*REQUIRED WORK:* Once the line with "(391, 226) = (360, 224): orange" is found in the entries below, repeat it and each following line exactly, up to and including the line with "(548, 391) = (435, 386): purple". Add no other lines.

*RECORDS:*

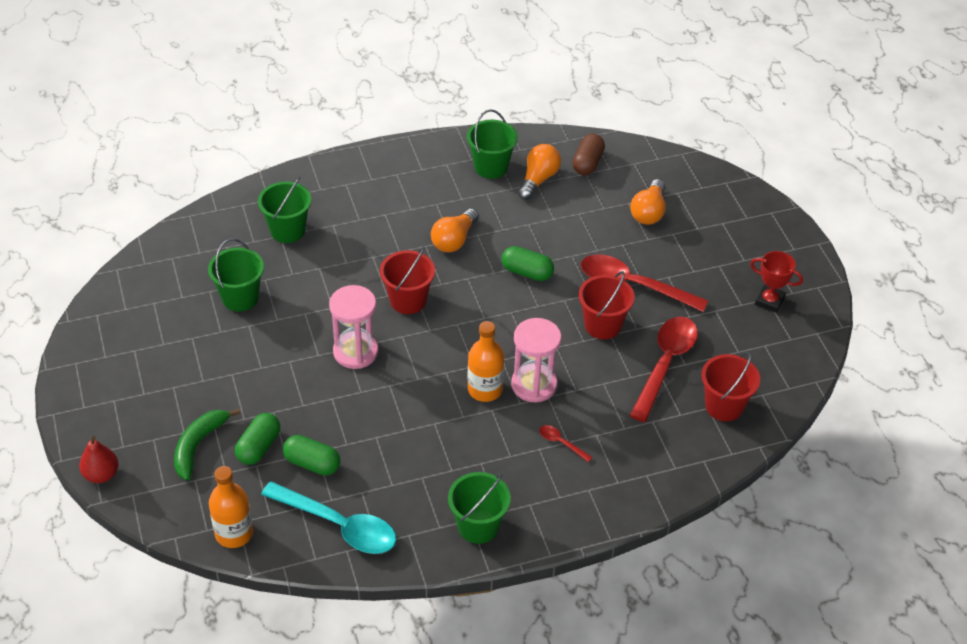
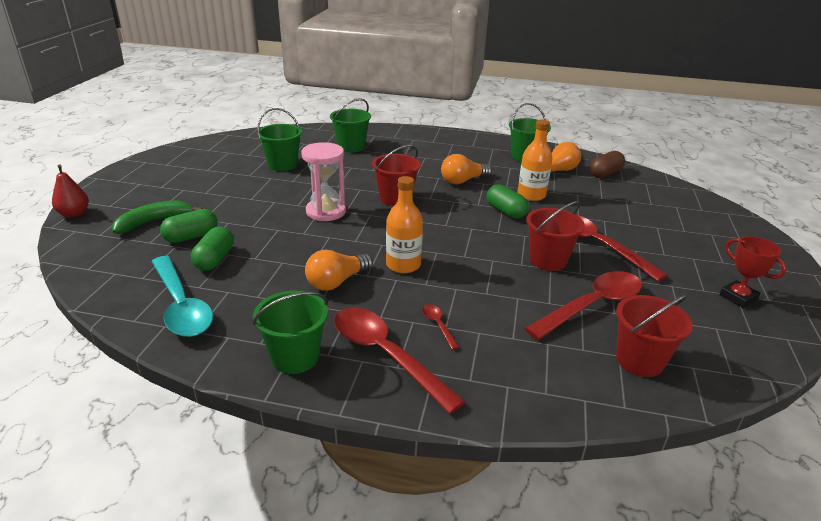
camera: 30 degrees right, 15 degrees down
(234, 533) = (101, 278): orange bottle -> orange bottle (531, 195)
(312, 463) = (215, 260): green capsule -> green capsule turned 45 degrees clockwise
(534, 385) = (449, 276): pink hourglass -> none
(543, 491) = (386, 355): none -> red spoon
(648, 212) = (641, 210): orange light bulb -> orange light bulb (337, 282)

==

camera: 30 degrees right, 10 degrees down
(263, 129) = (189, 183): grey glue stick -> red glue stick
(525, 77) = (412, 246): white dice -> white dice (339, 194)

* * *

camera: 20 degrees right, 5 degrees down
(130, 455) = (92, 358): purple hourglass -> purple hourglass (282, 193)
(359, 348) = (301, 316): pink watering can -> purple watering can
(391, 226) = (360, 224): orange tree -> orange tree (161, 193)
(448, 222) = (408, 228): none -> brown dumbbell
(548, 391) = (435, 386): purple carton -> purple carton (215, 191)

*SOLUTION FOR THIS PROBLEM:*
(391, 226) = (360, 224): orange tree -> orange tree (161, 193)
(448, 222) = (408, 228): none -> brown dumbbell
(548, 391) = (435, 386): purple carton -> purple carton (215, 191)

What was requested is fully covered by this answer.